For the string "shape", find every matching line in the records and copy it.

RECORDS PROVIDED:
§ §
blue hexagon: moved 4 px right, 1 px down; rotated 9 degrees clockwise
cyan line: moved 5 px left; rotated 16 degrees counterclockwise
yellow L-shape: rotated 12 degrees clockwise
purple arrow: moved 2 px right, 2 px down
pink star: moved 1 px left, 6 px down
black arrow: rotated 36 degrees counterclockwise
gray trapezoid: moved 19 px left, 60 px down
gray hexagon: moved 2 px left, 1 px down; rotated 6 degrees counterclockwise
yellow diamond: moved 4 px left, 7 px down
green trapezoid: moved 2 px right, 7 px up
§ §
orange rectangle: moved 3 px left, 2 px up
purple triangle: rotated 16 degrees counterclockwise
§ §
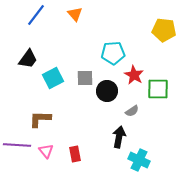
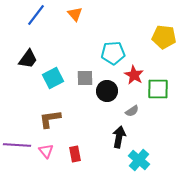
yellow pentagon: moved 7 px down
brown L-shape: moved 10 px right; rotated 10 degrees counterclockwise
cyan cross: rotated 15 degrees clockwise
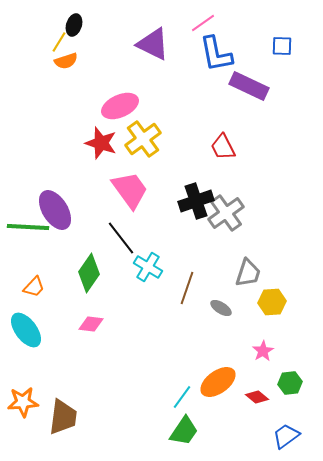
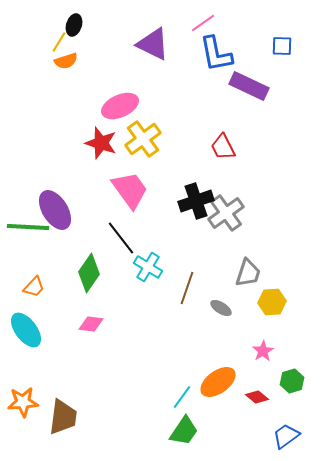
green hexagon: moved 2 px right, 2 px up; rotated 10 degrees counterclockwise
§ §
WRITTEN REPLY:
yellow L-shape: rotated 12 degrees clockwise
brown L-shape: moved 10 px right; rotated 10 degrees counterclockwise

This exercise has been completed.